◆ **Work required**
Return all the entries below exactly, except for the images they hold.

==== Supplied material ====

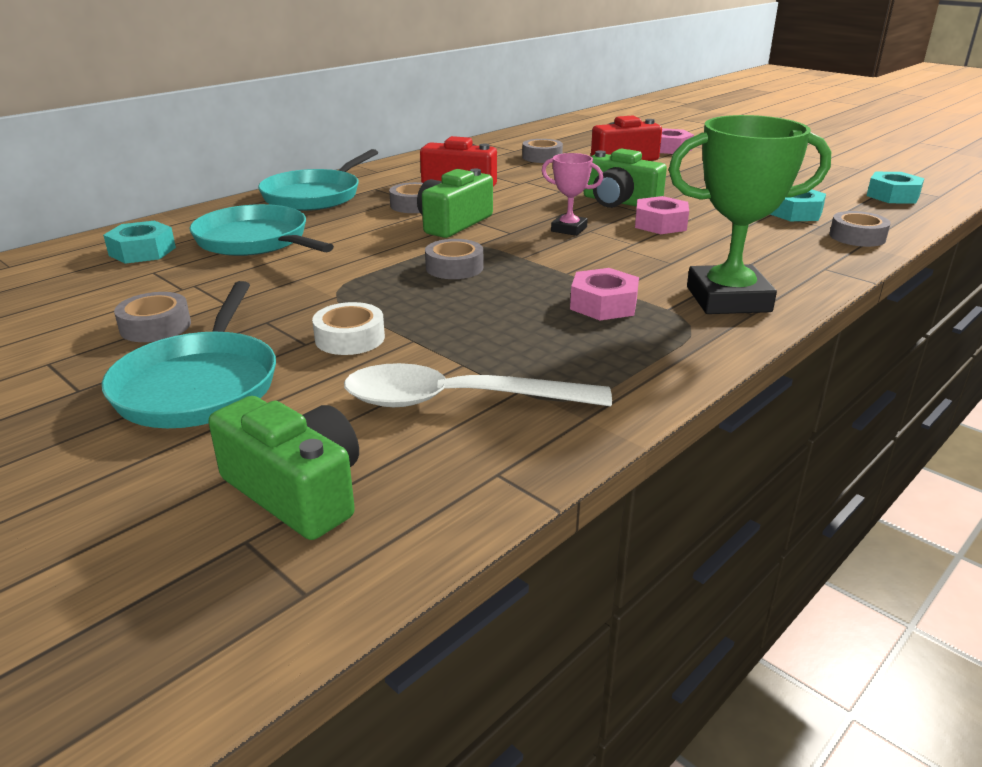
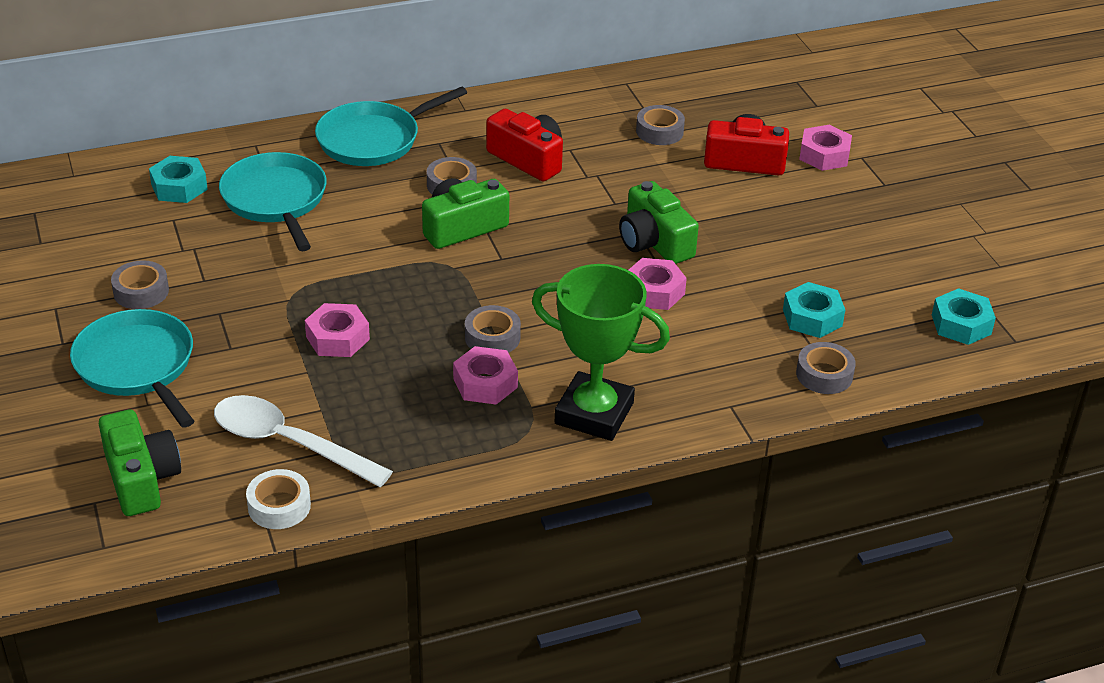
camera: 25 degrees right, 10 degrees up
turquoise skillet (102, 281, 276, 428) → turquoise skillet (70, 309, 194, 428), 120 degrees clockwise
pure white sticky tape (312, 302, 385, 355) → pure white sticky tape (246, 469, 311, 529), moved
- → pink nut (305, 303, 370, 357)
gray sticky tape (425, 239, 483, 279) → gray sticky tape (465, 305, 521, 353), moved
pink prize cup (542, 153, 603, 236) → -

====

◆ **Response to this task**
camera: 25 degrees right, 10 degrees up
turquoise skillet (102, 281, 276, 428) → turquoise skillet (70, 309, 194, 428), 120 degrees clockwise
pure white sticky tape (312, 302, 385, 355) → pure white sticky tape (246, 469, 311, 529), moved
- → pink nut (305, 303, 370, 357)
gray sticky tape (425, 239, 483, 279) → gray sticky tape (465, 305, 521, 353), moved
pink prize cup (542, 153, 603, 236) → -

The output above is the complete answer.